> _Work to be completed_: Convert the entries into a JSON list of strings, starting at the first line and ending at the line that contains "yellow square at (307, 55): moved 3 px right", with both of those lines included. Give one string per line and leave out blank lines.

> _Listed records_:
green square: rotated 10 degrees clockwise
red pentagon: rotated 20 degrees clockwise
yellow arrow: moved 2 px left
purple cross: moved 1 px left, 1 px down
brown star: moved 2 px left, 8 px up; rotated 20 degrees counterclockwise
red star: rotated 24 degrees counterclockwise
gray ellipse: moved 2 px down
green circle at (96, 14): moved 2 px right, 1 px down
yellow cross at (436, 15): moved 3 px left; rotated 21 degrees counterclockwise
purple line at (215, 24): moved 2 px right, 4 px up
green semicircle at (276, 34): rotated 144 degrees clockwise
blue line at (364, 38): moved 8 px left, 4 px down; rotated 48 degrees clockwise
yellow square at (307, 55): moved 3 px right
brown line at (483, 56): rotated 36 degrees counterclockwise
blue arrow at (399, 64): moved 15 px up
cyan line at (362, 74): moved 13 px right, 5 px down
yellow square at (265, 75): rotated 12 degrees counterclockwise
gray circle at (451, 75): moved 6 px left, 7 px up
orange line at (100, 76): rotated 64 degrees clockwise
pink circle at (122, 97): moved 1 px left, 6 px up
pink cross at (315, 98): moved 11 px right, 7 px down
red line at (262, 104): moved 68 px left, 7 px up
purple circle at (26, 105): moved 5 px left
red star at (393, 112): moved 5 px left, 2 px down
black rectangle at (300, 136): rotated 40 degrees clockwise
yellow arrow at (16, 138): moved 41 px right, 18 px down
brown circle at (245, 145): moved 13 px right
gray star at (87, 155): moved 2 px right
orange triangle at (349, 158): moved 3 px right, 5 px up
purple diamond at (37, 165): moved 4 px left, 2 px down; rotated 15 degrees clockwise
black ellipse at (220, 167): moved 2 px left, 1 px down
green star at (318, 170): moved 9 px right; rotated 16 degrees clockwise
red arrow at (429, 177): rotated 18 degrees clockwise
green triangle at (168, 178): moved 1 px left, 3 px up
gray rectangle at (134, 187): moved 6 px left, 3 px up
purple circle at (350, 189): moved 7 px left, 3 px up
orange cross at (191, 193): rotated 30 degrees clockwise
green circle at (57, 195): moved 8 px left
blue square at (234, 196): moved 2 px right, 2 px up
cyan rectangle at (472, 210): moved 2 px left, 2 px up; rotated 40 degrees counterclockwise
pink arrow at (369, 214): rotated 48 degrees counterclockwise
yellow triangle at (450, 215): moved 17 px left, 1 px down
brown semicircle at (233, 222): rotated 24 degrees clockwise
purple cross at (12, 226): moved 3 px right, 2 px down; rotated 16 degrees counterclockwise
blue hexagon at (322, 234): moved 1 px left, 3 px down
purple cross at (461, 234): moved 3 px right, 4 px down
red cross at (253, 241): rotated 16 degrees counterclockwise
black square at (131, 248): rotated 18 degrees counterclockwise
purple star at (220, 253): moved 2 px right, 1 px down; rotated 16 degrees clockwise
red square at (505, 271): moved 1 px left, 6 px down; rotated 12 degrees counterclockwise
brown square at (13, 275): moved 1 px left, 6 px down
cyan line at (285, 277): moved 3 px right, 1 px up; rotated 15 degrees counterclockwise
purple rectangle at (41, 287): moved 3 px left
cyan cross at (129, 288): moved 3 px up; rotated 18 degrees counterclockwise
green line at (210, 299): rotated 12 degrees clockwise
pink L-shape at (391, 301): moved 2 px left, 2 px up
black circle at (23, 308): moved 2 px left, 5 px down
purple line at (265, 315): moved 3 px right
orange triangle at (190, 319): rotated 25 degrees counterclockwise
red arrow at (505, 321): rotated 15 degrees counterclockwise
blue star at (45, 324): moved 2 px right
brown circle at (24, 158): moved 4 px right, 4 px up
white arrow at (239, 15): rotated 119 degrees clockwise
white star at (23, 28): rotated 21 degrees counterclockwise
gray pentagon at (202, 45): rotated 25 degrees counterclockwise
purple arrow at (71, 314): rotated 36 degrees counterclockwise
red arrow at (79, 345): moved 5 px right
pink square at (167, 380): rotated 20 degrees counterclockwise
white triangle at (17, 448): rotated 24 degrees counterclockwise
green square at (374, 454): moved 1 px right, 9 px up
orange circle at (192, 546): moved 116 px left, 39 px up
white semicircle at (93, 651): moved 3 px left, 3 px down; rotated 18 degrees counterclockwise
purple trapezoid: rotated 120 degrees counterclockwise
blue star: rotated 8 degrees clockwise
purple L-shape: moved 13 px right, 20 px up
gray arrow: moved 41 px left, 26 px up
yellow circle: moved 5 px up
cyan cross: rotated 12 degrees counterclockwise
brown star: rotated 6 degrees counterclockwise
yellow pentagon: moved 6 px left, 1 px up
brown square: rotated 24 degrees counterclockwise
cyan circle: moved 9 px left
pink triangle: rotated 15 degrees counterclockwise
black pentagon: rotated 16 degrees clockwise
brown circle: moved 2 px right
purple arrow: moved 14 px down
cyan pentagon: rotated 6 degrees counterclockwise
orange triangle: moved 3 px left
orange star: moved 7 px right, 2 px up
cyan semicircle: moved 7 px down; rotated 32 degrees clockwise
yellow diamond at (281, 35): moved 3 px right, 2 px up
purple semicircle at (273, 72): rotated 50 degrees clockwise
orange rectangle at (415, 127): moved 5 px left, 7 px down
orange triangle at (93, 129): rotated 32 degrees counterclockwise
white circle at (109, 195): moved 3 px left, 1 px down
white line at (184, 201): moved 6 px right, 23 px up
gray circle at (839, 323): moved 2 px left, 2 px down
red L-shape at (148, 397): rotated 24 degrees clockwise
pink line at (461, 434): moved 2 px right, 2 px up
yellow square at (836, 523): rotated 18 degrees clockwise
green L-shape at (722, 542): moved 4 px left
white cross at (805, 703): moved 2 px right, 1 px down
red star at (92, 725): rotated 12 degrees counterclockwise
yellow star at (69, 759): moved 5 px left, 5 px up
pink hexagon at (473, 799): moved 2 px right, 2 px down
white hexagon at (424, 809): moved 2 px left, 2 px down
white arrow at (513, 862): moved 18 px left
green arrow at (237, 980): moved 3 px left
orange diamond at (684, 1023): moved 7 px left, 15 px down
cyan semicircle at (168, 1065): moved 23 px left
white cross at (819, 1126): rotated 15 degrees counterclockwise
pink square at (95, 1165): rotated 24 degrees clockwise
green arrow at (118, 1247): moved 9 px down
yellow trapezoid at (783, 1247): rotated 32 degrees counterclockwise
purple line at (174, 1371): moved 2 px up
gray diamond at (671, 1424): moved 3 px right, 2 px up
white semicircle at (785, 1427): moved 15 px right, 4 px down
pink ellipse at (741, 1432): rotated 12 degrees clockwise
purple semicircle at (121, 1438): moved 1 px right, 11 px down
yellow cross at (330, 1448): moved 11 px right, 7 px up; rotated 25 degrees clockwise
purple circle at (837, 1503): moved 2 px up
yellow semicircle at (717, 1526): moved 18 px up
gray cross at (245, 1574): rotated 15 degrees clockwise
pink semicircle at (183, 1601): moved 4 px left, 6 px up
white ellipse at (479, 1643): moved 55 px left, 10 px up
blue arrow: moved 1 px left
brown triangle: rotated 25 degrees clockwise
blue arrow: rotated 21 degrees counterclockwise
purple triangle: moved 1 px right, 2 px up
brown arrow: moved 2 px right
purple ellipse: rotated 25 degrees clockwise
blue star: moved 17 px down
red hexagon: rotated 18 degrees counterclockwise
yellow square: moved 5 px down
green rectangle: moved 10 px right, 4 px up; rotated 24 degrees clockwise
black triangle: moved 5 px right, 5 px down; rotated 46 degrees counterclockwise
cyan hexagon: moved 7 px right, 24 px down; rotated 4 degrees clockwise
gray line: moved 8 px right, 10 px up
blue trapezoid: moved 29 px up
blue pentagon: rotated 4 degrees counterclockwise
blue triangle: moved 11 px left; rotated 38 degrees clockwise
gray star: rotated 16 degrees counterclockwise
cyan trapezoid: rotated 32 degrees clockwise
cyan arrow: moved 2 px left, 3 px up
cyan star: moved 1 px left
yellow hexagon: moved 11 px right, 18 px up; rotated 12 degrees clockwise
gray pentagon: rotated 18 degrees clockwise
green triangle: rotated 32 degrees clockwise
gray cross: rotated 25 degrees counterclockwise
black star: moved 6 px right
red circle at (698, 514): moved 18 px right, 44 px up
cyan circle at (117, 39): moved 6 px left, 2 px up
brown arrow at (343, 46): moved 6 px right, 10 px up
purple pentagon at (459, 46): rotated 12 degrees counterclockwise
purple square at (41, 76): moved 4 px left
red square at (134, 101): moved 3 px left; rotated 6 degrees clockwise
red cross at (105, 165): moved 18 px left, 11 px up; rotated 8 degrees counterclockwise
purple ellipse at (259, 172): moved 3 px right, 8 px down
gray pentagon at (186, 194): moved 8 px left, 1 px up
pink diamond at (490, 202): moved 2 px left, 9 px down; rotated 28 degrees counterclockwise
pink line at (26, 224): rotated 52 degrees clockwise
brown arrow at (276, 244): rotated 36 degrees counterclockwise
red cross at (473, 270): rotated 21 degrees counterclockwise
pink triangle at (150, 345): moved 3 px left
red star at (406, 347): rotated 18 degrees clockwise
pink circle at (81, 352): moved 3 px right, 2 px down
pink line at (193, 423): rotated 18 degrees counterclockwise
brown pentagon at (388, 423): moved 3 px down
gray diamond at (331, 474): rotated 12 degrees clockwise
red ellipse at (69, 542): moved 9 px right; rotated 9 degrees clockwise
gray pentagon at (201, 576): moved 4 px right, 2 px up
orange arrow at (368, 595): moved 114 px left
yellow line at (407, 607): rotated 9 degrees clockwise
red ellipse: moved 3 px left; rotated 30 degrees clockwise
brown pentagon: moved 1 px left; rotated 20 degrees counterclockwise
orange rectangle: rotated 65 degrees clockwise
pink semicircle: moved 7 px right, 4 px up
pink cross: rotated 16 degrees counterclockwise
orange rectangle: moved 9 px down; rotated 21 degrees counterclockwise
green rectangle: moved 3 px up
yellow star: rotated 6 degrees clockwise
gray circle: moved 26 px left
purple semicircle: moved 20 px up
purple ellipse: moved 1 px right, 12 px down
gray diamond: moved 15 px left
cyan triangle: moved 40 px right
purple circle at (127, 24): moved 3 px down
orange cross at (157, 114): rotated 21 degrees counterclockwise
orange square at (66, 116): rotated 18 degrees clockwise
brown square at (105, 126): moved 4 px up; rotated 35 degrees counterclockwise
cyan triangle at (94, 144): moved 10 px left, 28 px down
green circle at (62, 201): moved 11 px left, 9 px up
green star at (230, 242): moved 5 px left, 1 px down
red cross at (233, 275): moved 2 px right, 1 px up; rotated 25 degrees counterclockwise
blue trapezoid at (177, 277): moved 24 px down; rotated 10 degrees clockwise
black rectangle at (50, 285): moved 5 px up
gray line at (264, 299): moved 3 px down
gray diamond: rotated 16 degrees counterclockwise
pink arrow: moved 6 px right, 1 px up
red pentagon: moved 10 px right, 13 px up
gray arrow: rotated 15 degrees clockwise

> _Finished exercise_:
[
  "green square: rotated 10 degrees clockwise",
  "red pentagon: rotated 20 degrees clockwise",
  "yellow arrow: moved 2 px left",
  "purple cross: moved 1 px left, 1 px down",
  "brown star: moved 2 px left, 8 px up; rotated 20 degrees counterclockwise",
  "red star: rotated 24 degrees counterclockwise",
  "gray ellipse: moved 2 px down",
  "green circle at (96, 14): moved 2 px right, 1 px down",
  "yellow cross at (436, 15): moved 3 px left; rotated 21 degrees counterclockwise",
  "purple line at (215, 24): moved 2 px right, 4 px up",
  "green semicircle at (276, 34): rotated 144 degrees clockwise",
  "blue line at (364, 38): moved 8 px left, 4 px down; rotated 48 degrees clockwise",
  "yellow square at (307, 55): moved 3 px right"
]